ASSIGNMENT
Lines with "brown" in them are to be located in the listing below and copied.
--- START ---
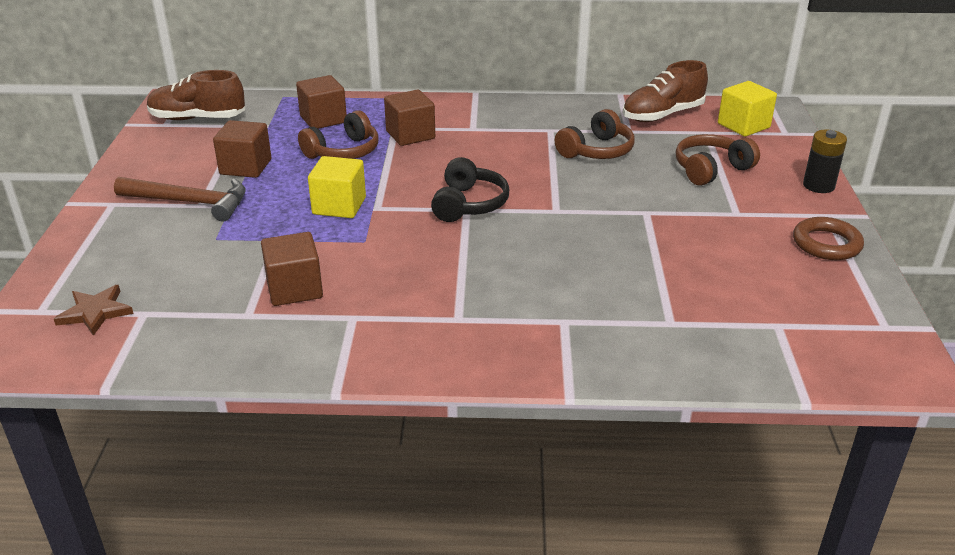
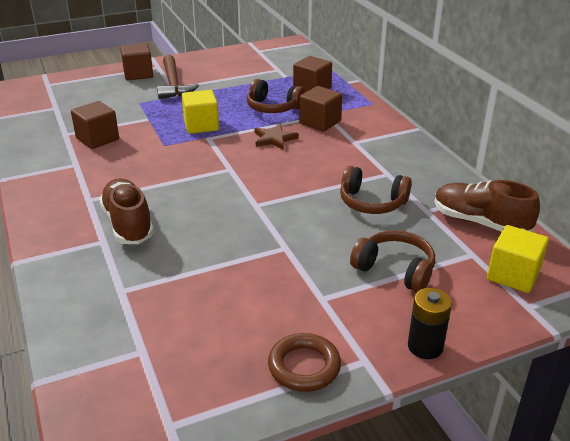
camera: 65 degrees right, 0 degrees up
(95, 312) = (51, 96): brown star -> brown star (274, 139)
(198, 118) = (274, 56): brown shoe -> brown shoe (128, 224)
(245, 167) = (226, 86): brown cube -> brown cube (138, 74)
(469, 204) = (237, 168): black headphones -> none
--- END ---
EXERCISE RESULT
(95, 312) = (51, 96): brown star -> brown star (274, 139)
(198, 118) = (274, 56): brown shoe -> brown shoe (128, 224)
(245, 167) = (226, 86): brown cube -> brown cube (138, 74)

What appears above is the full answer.